▶ **What you need to do**
Your reply should be the whole listing, copied exactly, with the pictures left out.
____________
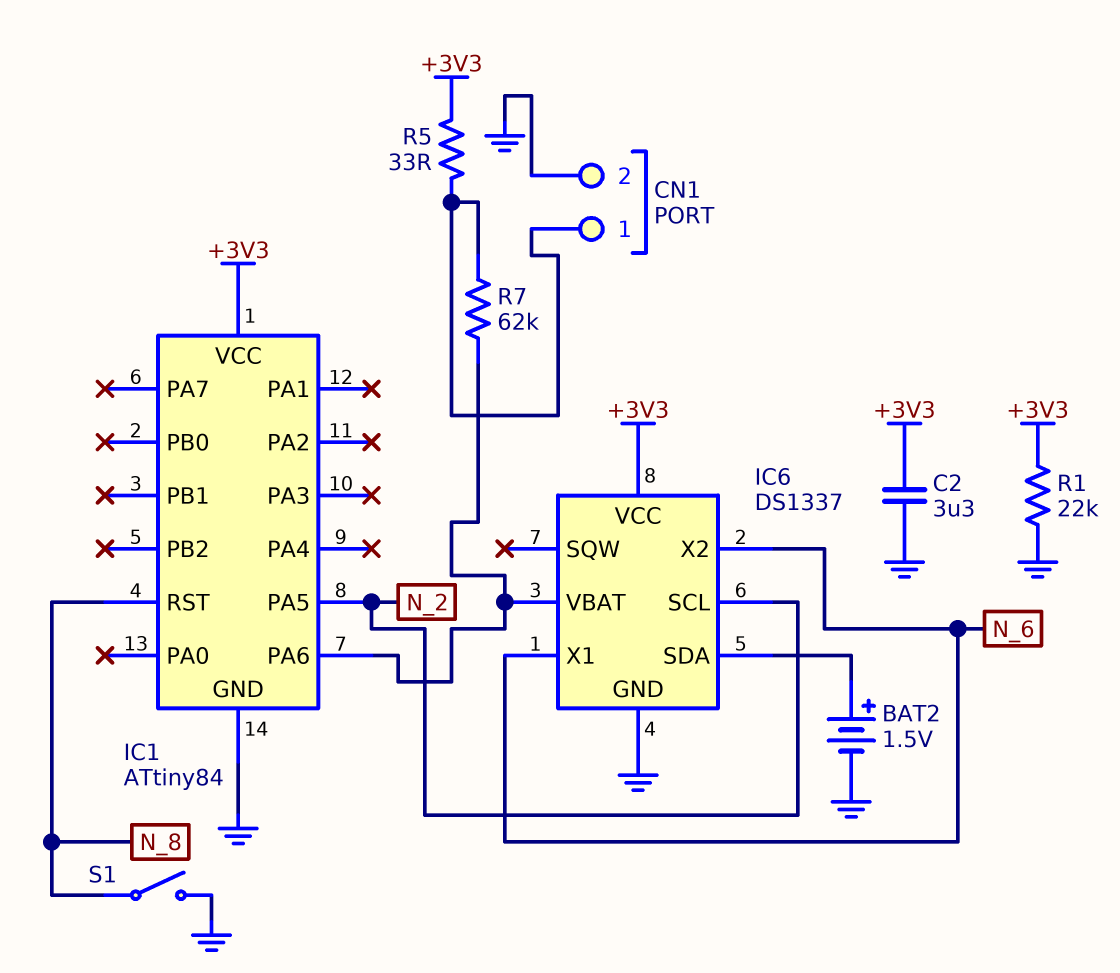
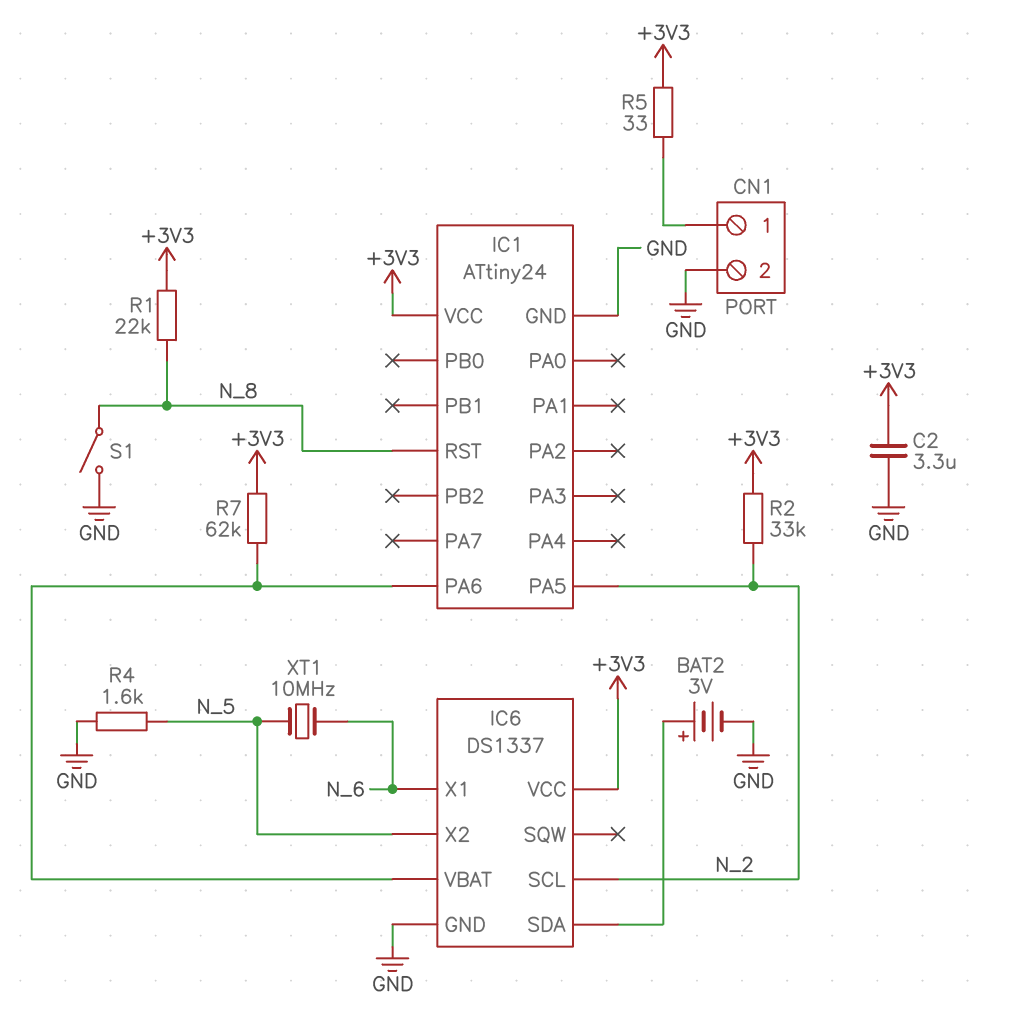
BAT2: 1.5V (plus IC6/SDA, minus GND) -> 3V (plus IC6/SDA, minus GND)
IC1: ATtiny84 -> ATtiny24
IC6 pin X2: N_6 -> N_5
R1: 22k (+3V3, GND) -> 22k (+3V3, N_8)
R2: none -> 33k (+3V3, N_2)
R4: none -> 1.6k (GND, N_5)
R7: 62k (CN1/1, IC1/PA6) -> 62k (+3V3, IC1/PA6)
XT1: none -> 10MHz (N_5, N_6)

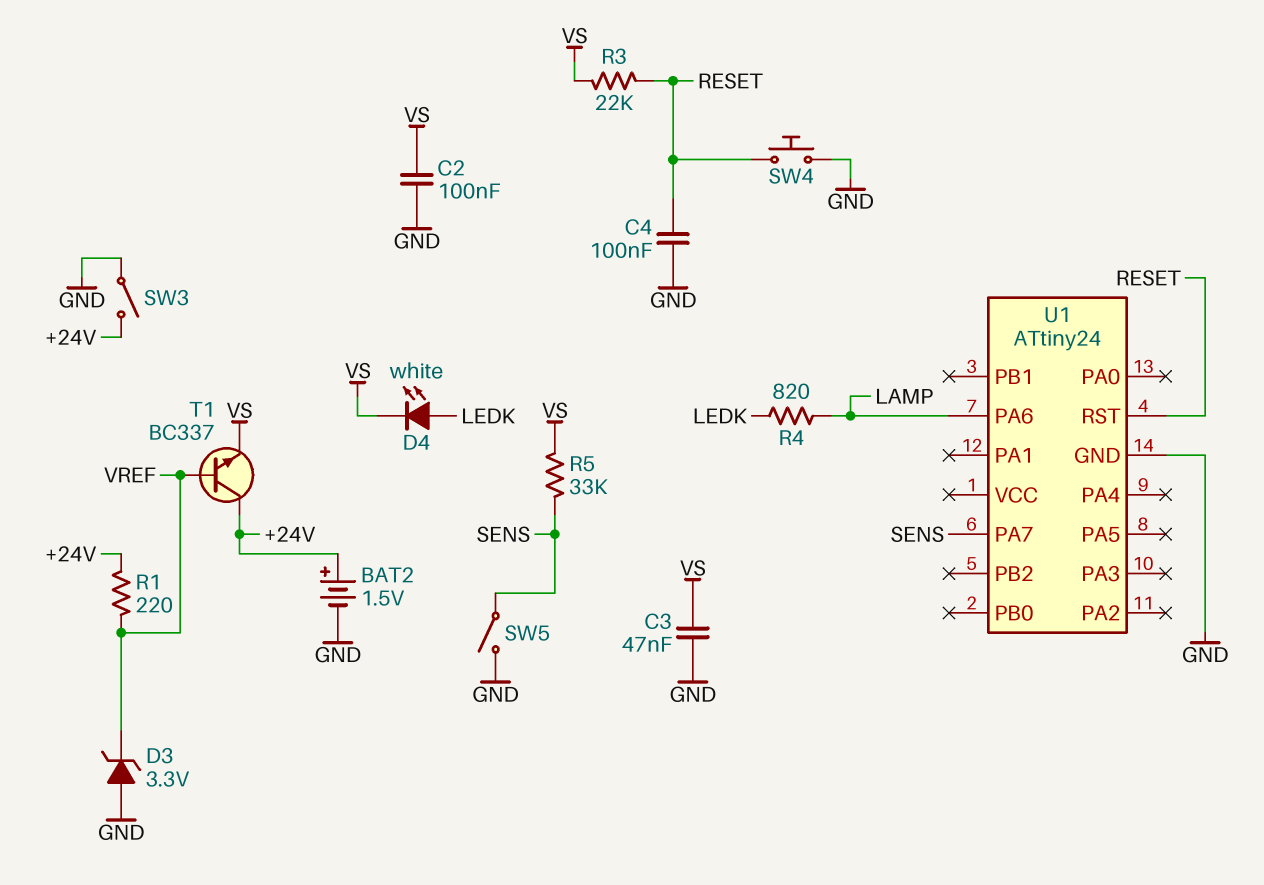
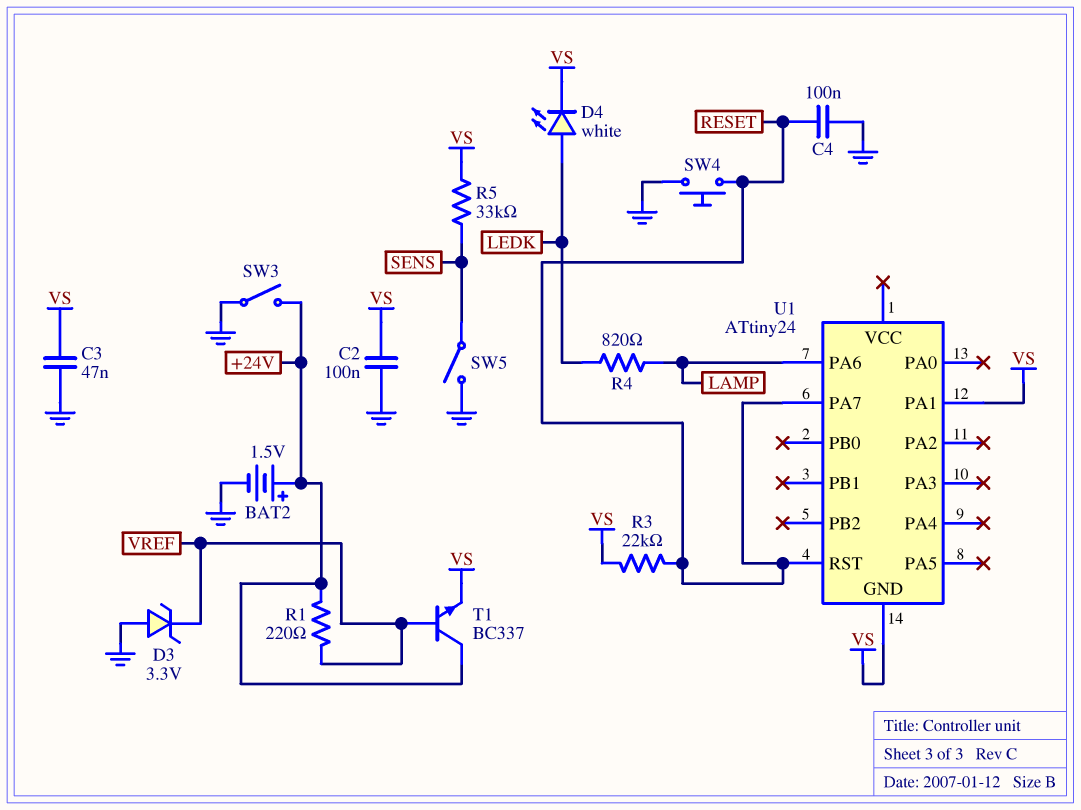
U1 pin GND: GND -> VS
U1 pin PA1: none -> VS
U1 pin PA7: SENS -> RESET

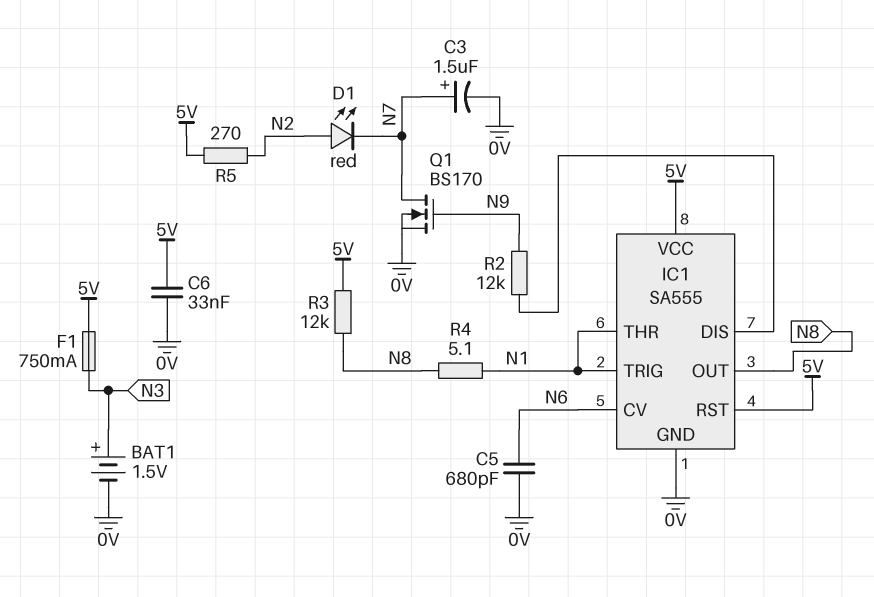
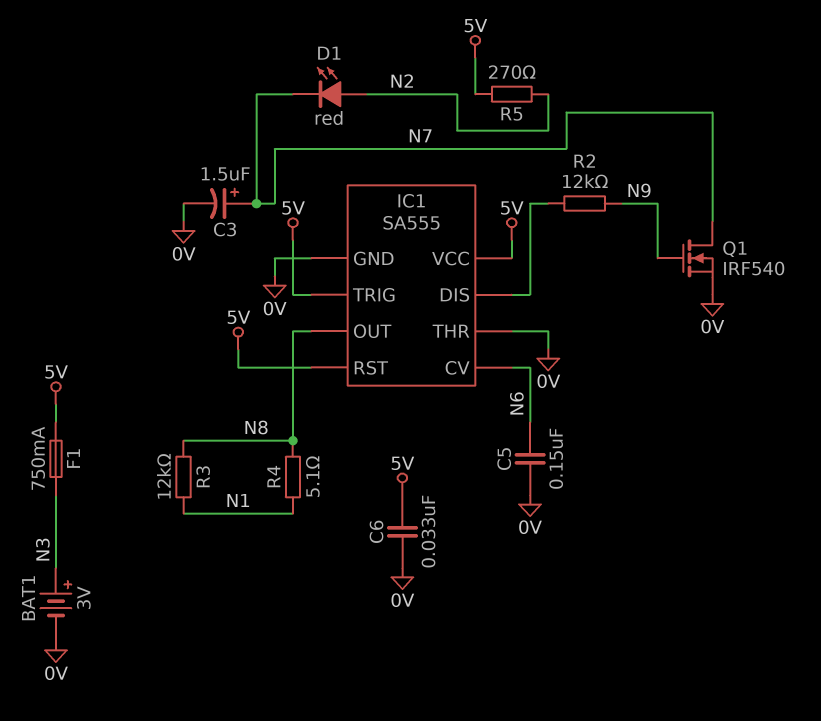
BAT1: 1.5V (plus N3, minus 0V) -> 3V (plus N3, minus 0V)
C5: 680pF (0V, N6) -> 150nF (0V, N6)
IC1 pin THR: N1 -> 0V
IC1 pin TRIG: N1 -> 5V
Q1: NMOS BS170 (G N9, D N7, S 0V) -> NMOS IRF540 (G N9, D N7, S 0V)
R3: 12k (5V, N8) -> 12k (N1, N8)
____________
▶ **Output of the task**
BAT2: 1.5V (plus IC6/SDA, minus GND) -> 3V (plus IC6/SDA, minus GND)
IC1: ATtiny84 -> ATtiny24
IC6 pin X2: N_6 -> N_5
R1: 22k (+3V3, GND) -> 22k (+3V3, N_8)
R2: none -> 33k (+3V3, N_2)
R4: none -> 1.6k (GND, N_5)
R7: 62k (CN1/1, IC1/PA6) -> 62k (+3V3, IC1/PA6)
XT1: none -> 10MHz (N_5, N_6)

U1 pin GND: GND -> VS
U1 pin PA1: none -> VS
U1 pin PA7: SENS -> RESET

BAT1: 1.5V (plus N3, minus 0V) -> 3V (plus N3, minus 0V)
C5: 680pF (0V, N6) -> 150nF (0V, N6)
IC1 pin THR: N1 -> 0V
IC1 pin TRIG: N1 -> 5V
Q1: NMOS BS170 (G N9, D N7, S 0V) -> NMOS IRF540 (G N9, D N7, S 0V)
R3: 12k (5V, N8) -> 12k (N1, N8)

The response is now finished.